Using the records that follow, reproduce exactly the lines starting at the line containing "purple triangle: (55, 13) -> (65, 27), moved" and ending at the line containing "orange circle: (57, 76) -> (42, 55), moved". Include both end lines and no pictures.

RECORDS FOR THE EXERCISE —
■ ■ ■ ■ ■

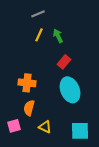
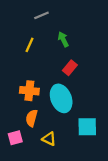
yellow line: (39, 35) -> (29, 45), moved
cyan ellipse: (70, 90) -> (61, 98), moved
cyan square: (80, 131) -> (87, 127), moved

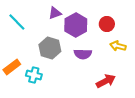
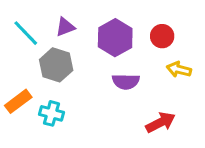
purple triangle: (55, 13) -> (65, 27), moved
gray hexagon: (50, 48) -> (56, 65), moved

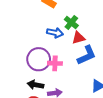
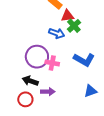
red triangle: (78, 38) -> (67, 16), moved
blue L-shape: (87, 55) -> (84, 60), turned 45

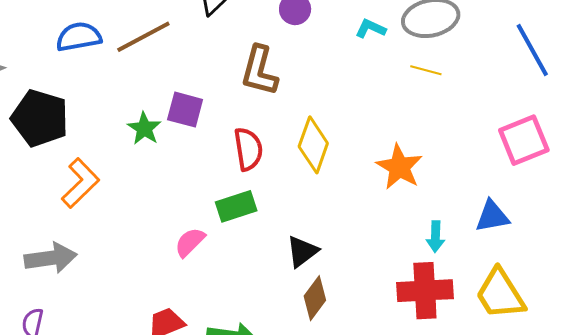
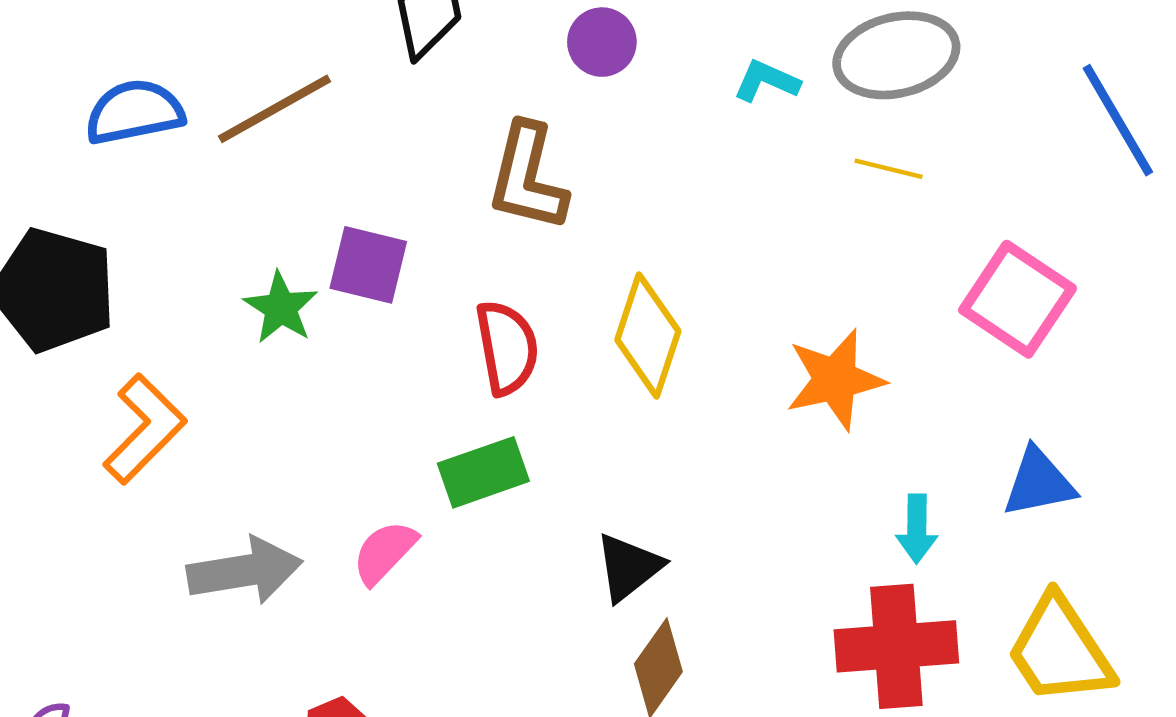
pink square: (524, 140) -> (1018, 299), moved, turned -33
orange star: (399, 167) -> (835, 380), turned 30
gray arrow: (51, 258) -> (245, 571), moved

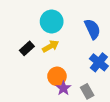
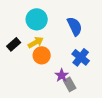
orange circle: (57, 76) -> (42, 55), moved
purple star: (63, 88) -> (62, 75), moved

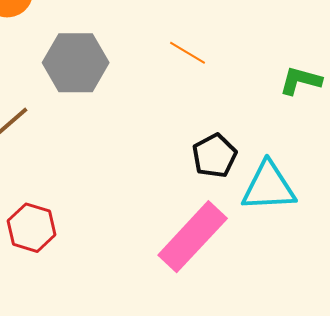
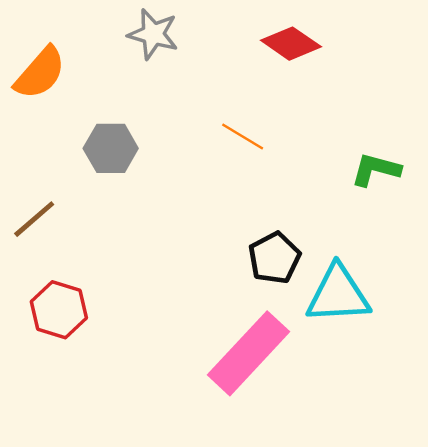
gray hexagon: (76, 63) -> (111, 148), size x0.7
red hexagon: (32, 228) -> (59, 310), moved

■ ■ ■ ■ ■

RESPONSE TO THIS EXERCISE —
purple triangle: (55, 13) -> (65, 27), moved
gray hexagon: (50, 48) -> (56, 65), moved

red triangle: (78, 38) -> (67, 16), moved
blue L-shape: (87, 55) -> (84, 60), turned 45

pink square: (524, 140) -> (1018, 299), moved, turned -33
orange star: (399, 167) -> (835, 380), turned 30
gray arrow: (51, 258) -> (245, 571), moved

orange circle: (57, 76) -> (42, 55), moved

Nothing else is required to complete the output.